____ Data for processing
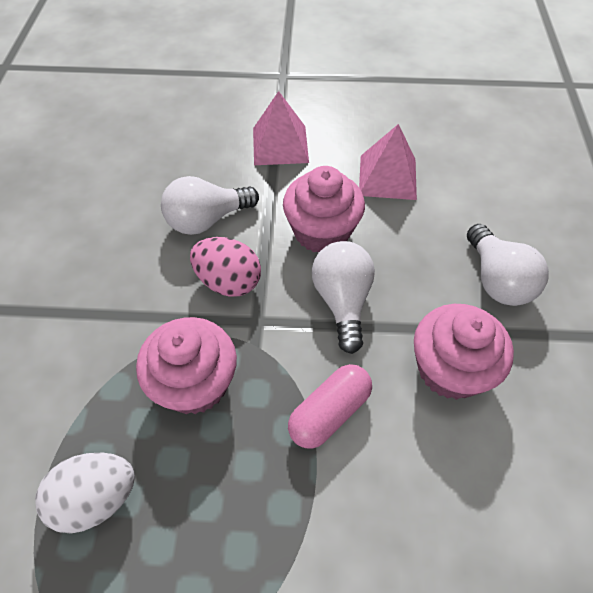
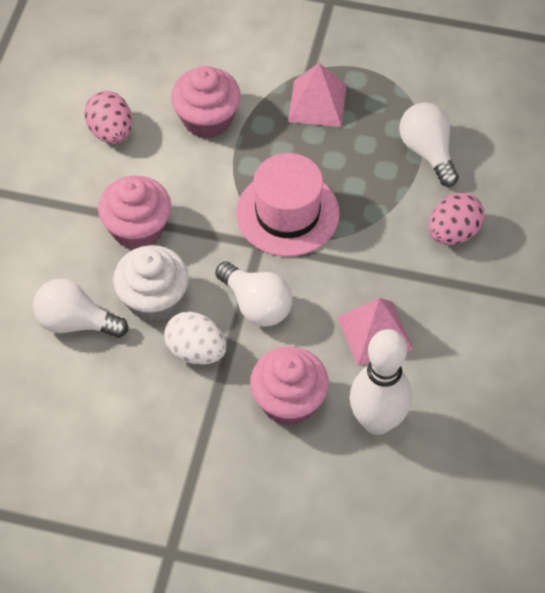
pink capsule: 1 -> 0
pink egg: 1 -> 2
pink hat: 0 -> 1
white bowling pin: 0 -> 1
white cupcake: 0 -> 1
________
____ Data for processing
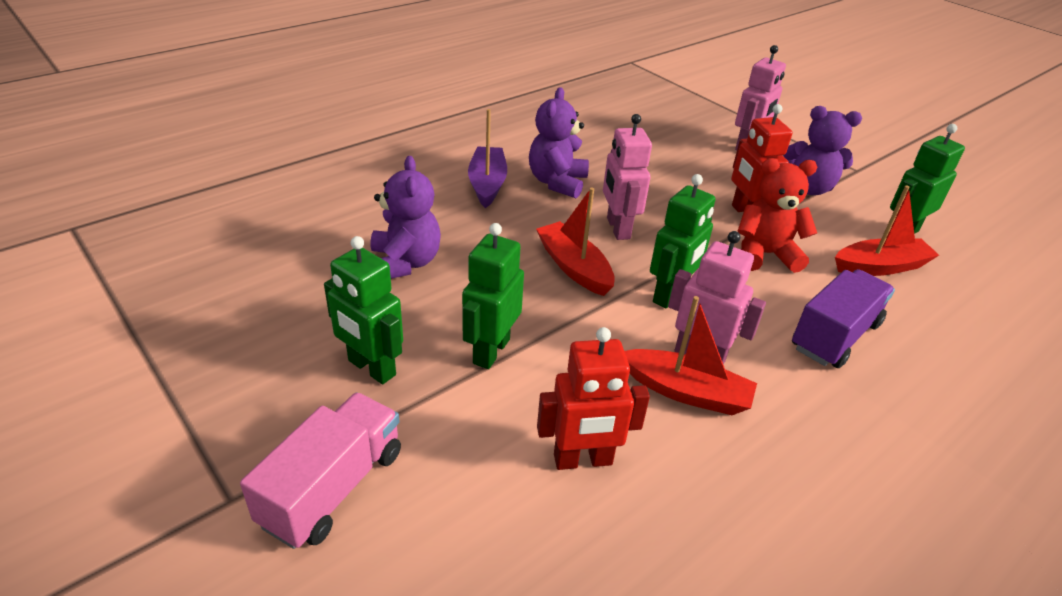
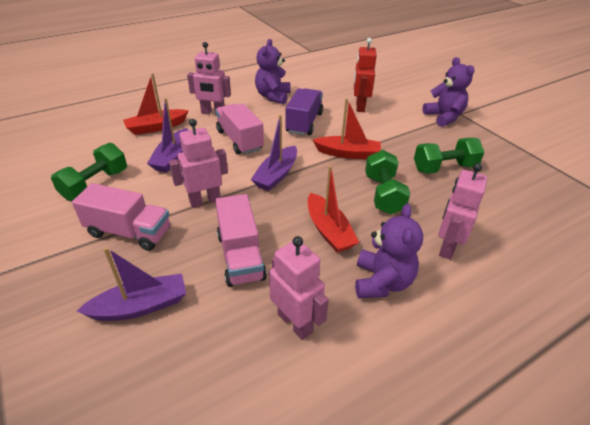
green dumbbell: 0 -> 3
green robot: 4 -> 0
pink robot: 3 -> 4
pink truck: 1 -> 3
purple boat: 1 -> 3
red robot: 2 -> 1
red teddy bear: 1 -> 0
________
____ Data for processing
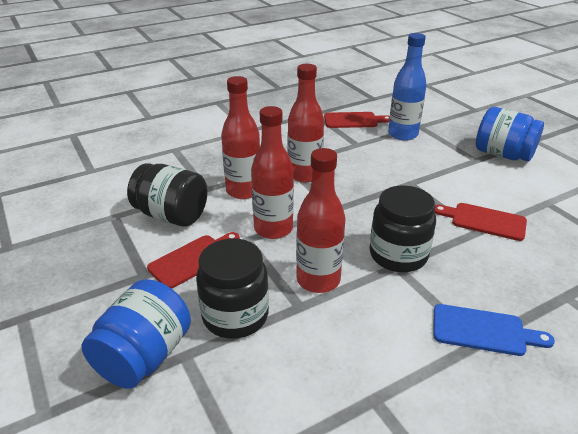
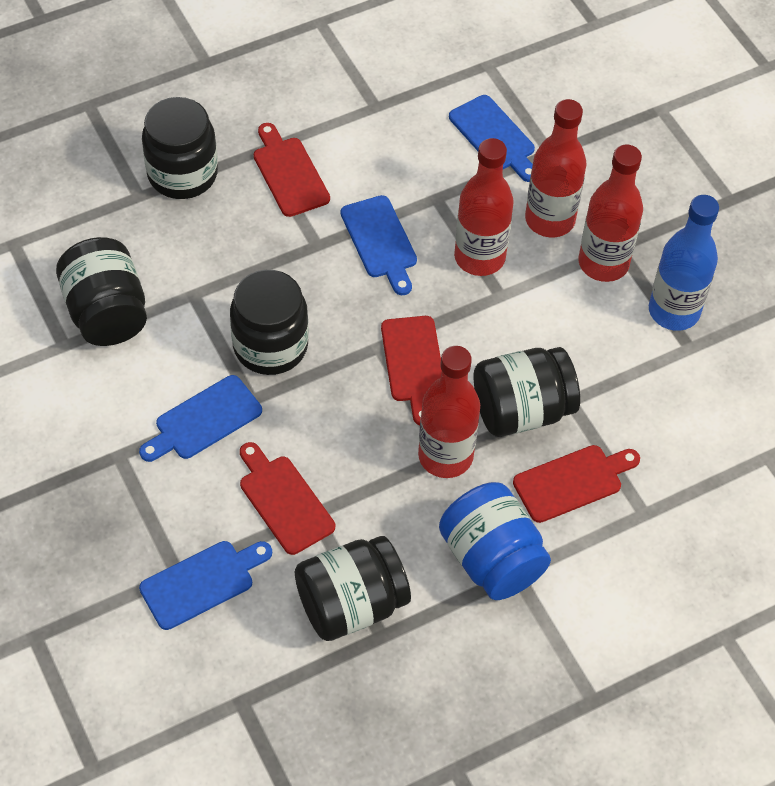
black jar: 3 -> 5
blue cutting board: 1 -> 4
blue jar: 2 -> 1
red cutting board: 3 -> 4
________
● Problem to solve
Work through the entries, filtering for the string "cutting", and copy each line that holds it.

● Solution
blue cutting board: 1 -> 4
red cutting board: 3 -> 4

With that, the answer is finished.